(Records from a dataset)
□ □ □ □

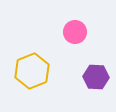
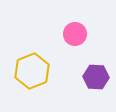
pink circle: moved 2 px down
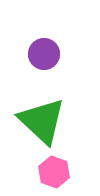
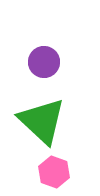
purple circle: moved 8 px down
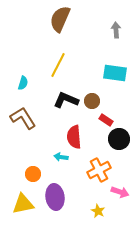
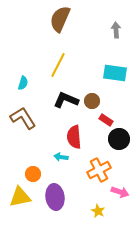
yellow triangle: moved 3 px left, 7 px up
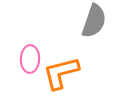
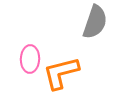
gray semicircle: moved 1 px right, 1 px down
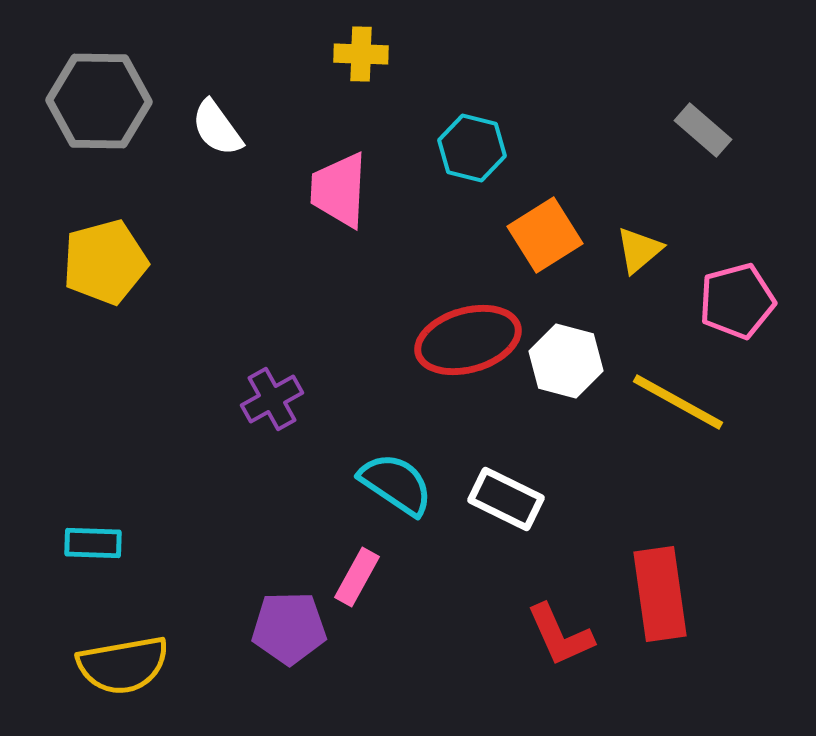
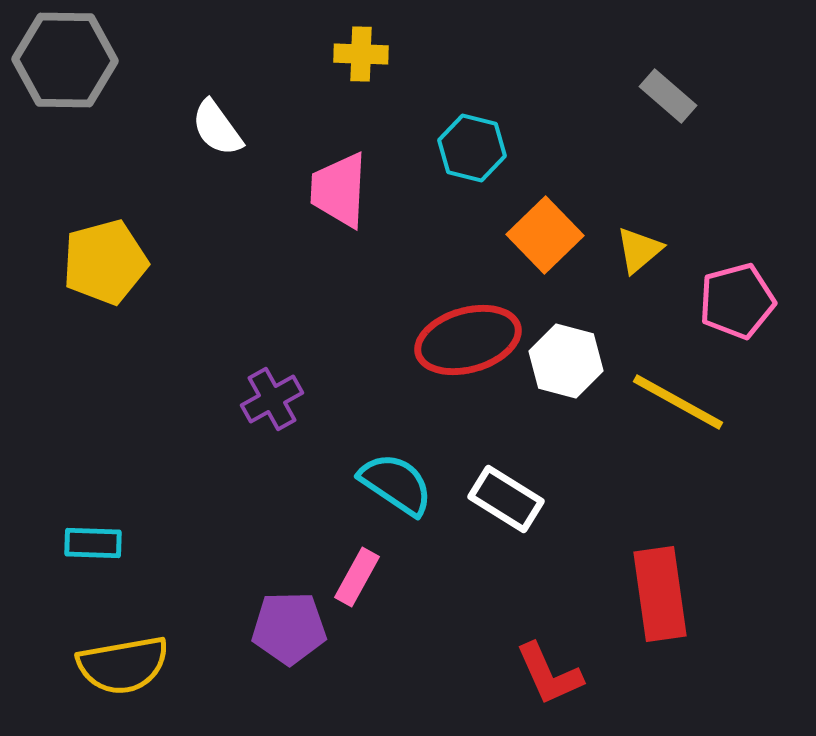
gray hexagon: moved 34 px left, 41 px up
gray rectangle: moved 35 px left, 34 px up
orange square: rotated 12 degrees counterclockwise
white rectangle: rotated 6 degrees clockwise
red L-shape: moved 11 px left, 39 px down
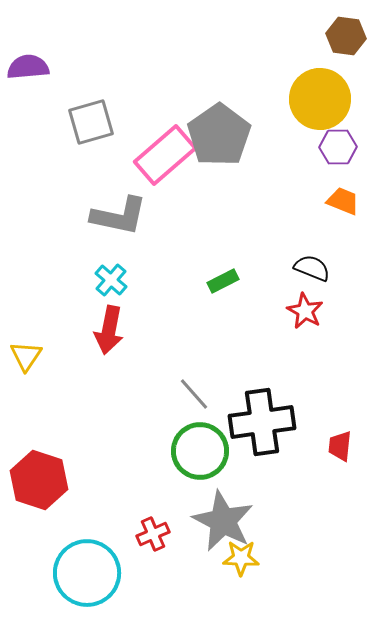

□ □ □ □

→ Exercise goal: The expected answer is an exact copy of the lines from the one containing "gray rectangle: moved 35 px left, 34 px up" through the last line of the entries above, both included, without pictures.

→ Reply:
gray rectangle: moved 35 px left, 34 px up
orange square: rotated 12 degrees counterclockwise
white rectangle: rotated 6 degrees clockwise
red L-shape: moved 11 px left, 39 px down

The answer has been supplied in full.